- YOUR OBJECTIVE:
Omit all pictures, then print the entries exactly.

Change detection data
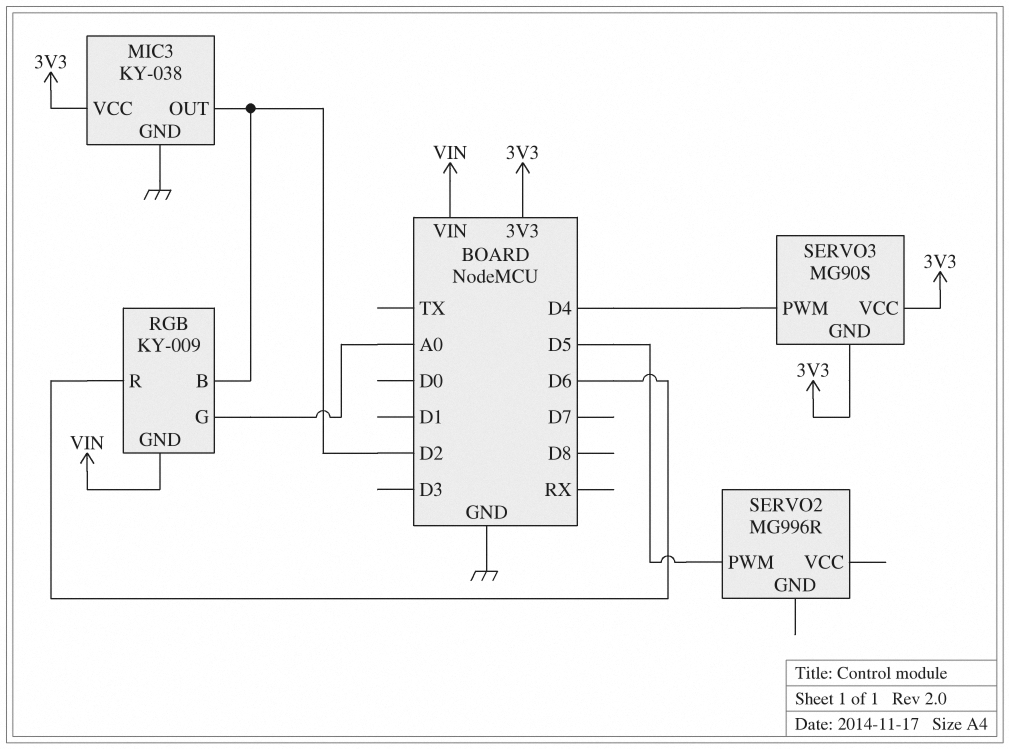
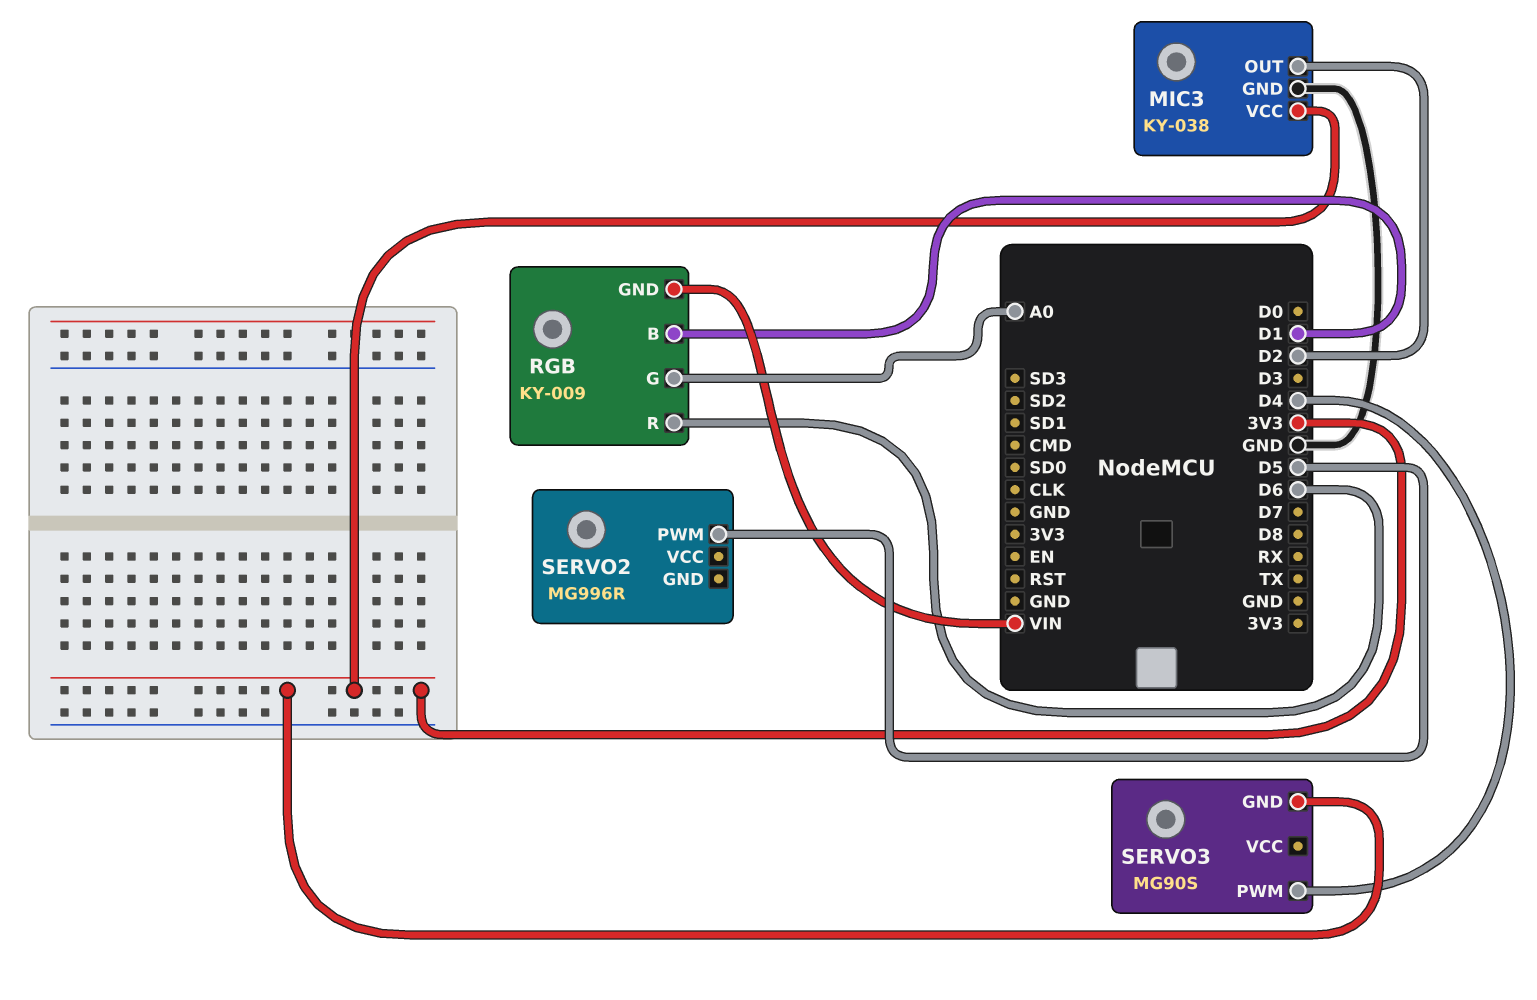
RGB pin B: D2 -> D1
SERVO3 pin VCC: 3V3 -> none

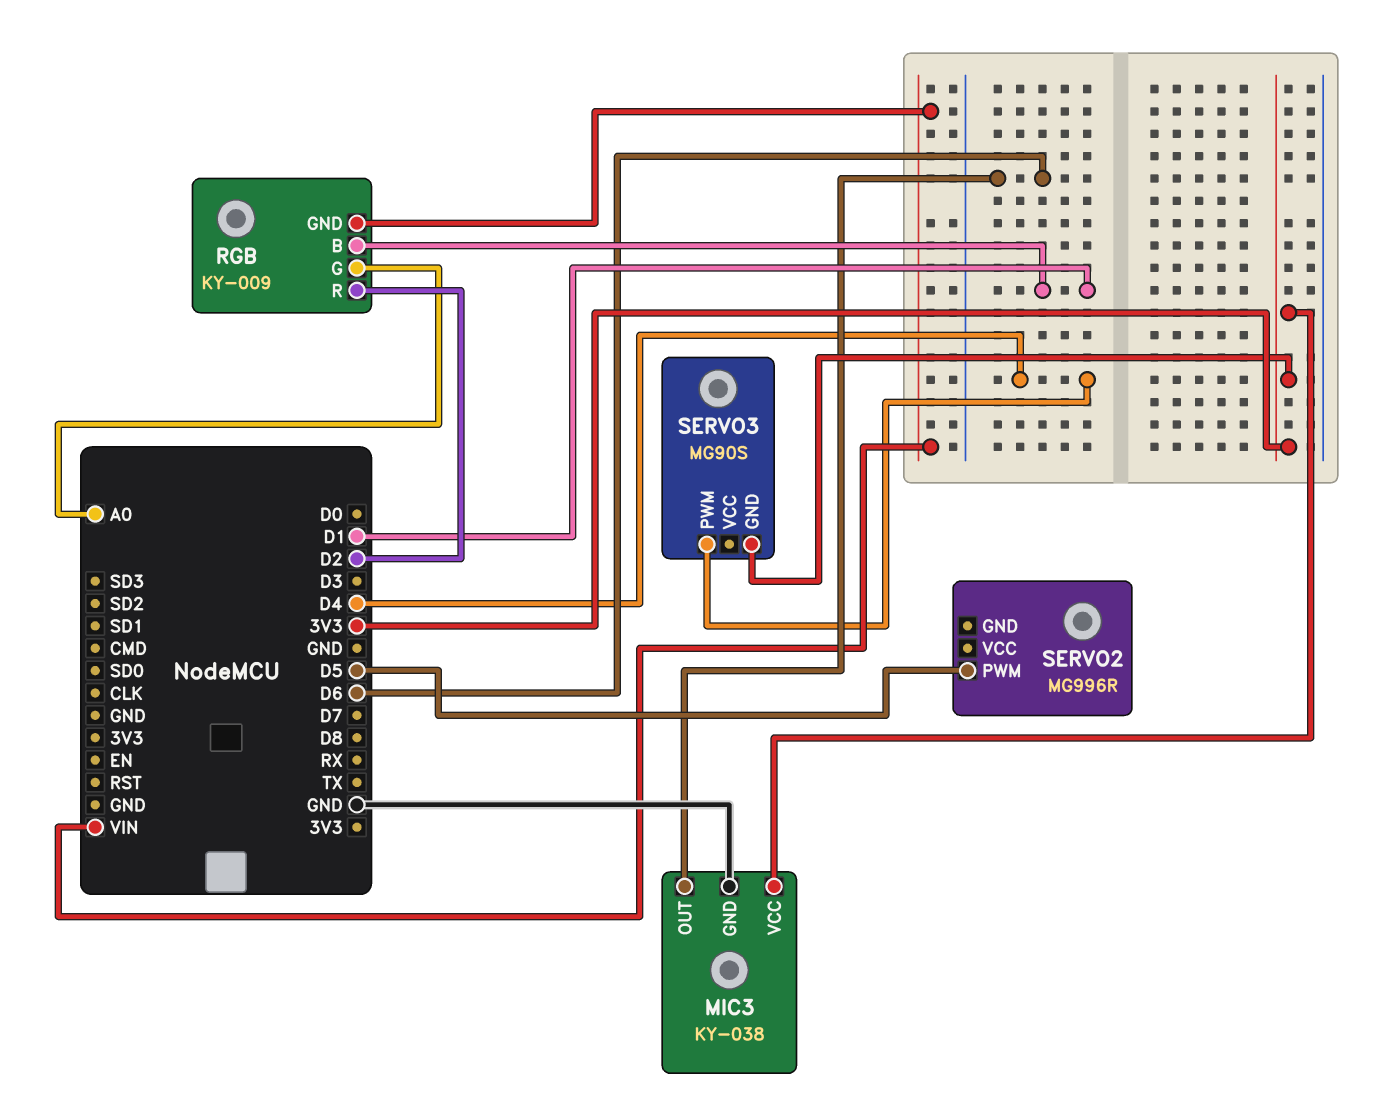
MIC3 pin OUT: D2 -> D6
RGB pin R: D6 -> D2

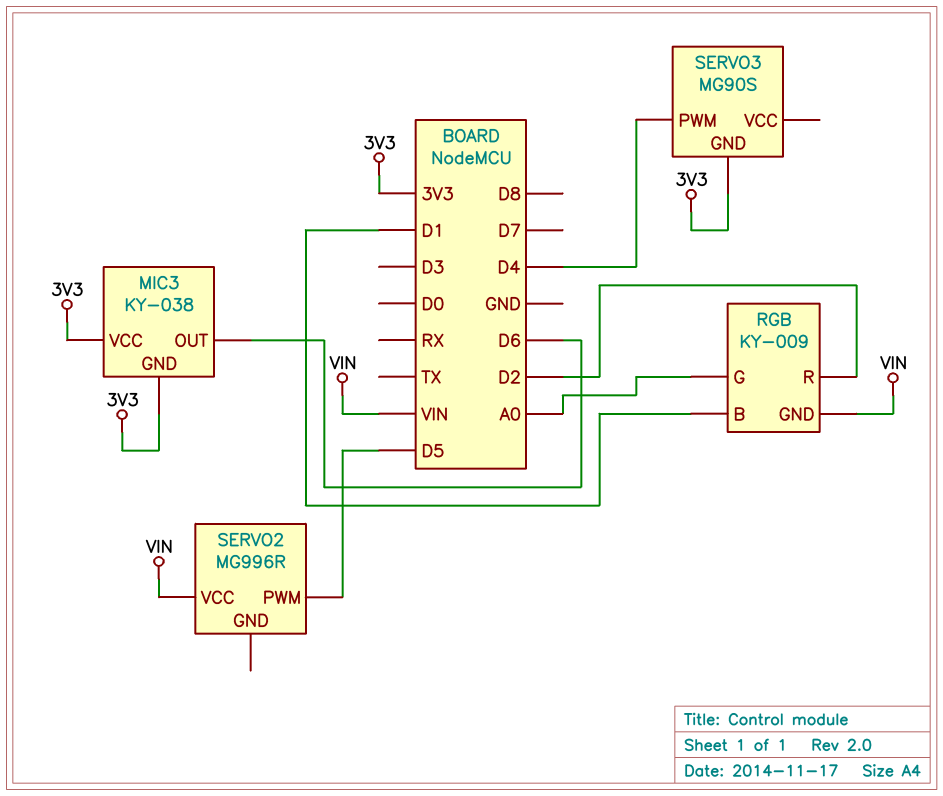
MIC3 pin GND: GND -> 3V3
SERVO2 pin VCC: none -> VIN

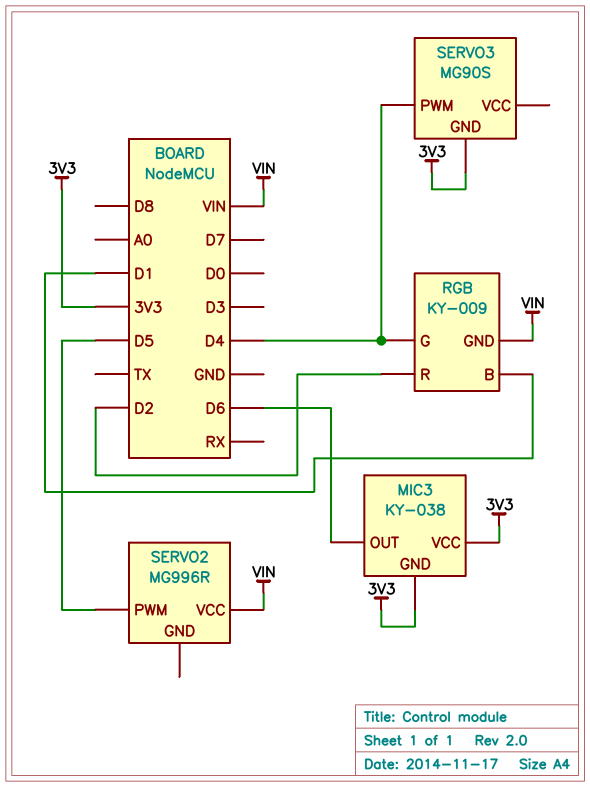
RGB pin G: A0 -> D4

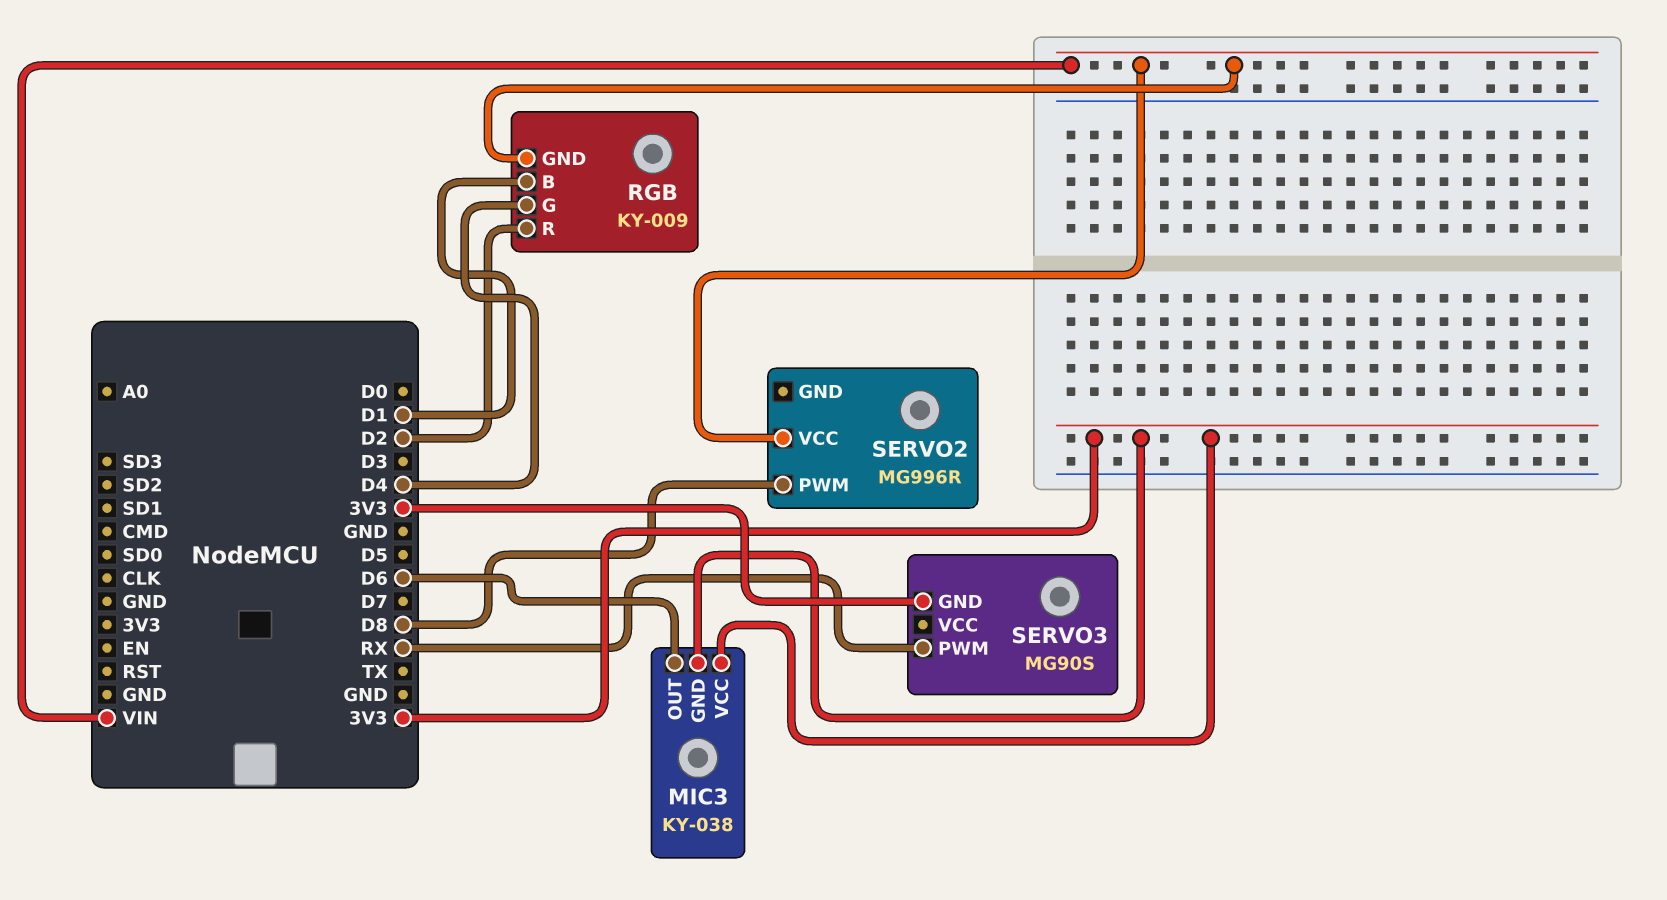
SERVO2 pin PWM: D5 -> D8
SERVO3 pin PWM: D4 -> RX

- WORKED SOLUTION:
RGB pin B: D2 -> D1
SERVO3 pin VCC: 3V3 -> none

MIC3 pin OUT: D2 -> D6
RGB pin R: D6 -> D2

MIC3 pin GND: GND -> 3V3
SERVO2 pin VCC: none -> VIN

RGB pin G: A0 -> D4

SERVO2 pin PWM: D5 -> D8
SERVO3 pin PWM: D4 -> RX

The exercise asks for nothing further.